[Exercise aim]
Please show, in full, each row below that contains the word "camera". Case counts.

[[ Information provided open ]]

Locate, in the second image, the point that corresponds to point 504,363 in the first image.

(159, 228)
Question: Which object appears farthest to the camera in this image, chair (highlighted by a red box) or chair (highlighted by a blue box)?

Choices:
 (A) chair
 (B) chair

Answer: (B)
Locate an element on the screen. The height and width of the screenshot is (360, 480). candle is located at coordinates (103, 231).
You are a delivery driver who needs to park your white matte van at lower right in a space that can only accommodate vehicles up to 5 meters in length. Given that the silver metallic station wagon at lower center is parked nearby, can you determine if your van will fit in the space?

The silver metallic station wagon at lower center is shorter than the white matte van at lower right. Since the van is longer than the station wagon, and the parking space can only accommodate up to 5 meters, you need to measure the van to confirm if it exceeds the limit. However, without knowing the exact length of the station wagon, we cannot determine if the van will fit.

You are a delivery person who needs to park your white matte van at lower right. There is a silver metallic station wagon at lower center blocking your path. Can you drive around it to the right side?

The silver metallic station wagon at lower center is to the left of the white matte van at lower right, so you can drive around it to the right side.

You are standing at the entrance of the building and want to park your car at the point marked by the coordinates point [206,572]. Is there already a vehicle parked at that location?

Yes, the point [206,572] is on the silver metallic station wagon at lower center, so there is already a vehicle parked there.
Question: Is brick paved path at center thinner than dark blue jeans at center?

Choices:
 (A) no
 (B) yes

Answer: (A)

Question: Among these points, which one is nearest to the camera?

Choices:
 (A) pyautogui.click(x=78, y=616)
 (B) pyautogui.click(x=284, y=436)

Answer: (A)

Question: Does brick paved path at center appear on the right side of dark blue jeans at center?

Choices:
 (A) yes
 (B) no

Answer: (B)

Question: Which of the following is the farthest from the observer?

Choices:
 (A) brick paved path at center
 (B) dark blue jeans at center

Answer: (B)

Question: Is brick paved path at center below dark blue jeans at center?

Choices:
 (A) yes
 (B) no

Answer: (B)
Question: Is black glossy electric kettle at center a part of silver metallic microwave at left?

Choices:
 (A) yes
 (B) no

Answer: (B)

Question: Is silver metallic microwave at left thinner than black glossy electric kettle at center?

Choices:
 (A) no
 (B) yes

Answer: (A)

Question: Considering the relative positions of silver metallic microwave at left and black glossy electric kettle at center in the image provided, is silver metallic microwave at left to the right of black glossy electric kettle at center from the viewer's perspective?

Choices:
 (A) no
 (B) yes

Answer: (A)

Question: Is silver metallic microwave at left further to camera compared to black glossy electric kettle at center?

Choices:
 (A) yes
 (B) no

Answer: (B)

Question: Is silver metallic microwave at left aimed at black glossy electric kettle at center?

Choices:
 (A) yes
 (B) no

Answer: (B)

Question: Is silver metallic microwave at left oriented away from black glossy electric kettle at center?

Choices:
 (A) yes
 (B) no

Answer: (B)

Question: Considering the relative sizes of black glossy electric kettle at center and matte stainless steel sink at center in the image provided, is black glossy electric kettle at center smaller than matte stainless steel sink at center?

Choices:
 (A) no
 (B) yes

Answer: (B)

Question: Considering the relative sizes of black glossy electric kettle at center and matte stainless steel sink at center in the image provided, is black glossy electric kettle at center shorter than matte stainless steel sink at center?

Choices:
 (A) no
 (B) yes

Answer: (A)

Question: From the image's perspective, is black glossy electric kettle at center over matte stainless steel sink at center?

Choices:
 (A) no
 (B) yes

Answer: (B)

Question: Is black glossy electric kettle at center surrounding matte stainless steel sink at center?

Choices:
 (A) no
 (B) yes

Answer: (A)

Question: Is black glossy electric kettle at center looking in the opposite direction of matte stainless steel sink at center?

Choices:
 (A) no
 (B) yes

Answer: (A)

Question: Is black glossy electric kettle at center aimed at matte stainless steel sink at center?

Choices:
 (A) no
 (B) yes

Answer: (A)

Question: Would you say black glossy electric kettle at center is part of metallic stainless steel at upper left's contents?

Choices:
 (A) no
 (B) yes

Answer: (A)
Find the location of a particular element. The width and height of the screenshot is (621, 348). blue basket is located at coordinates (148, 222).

[[ Information provided closed ]]

[Response to the task]
Question: Which object appears farthest to the camera in this image, chair (highlighted by a red box) or chair (highlighted by a blue box)?
Question: Among these points, which one is nearest to the camera?
Question: Is silver metallic microwave at left further to camera compared to black glossy electric kettle at center?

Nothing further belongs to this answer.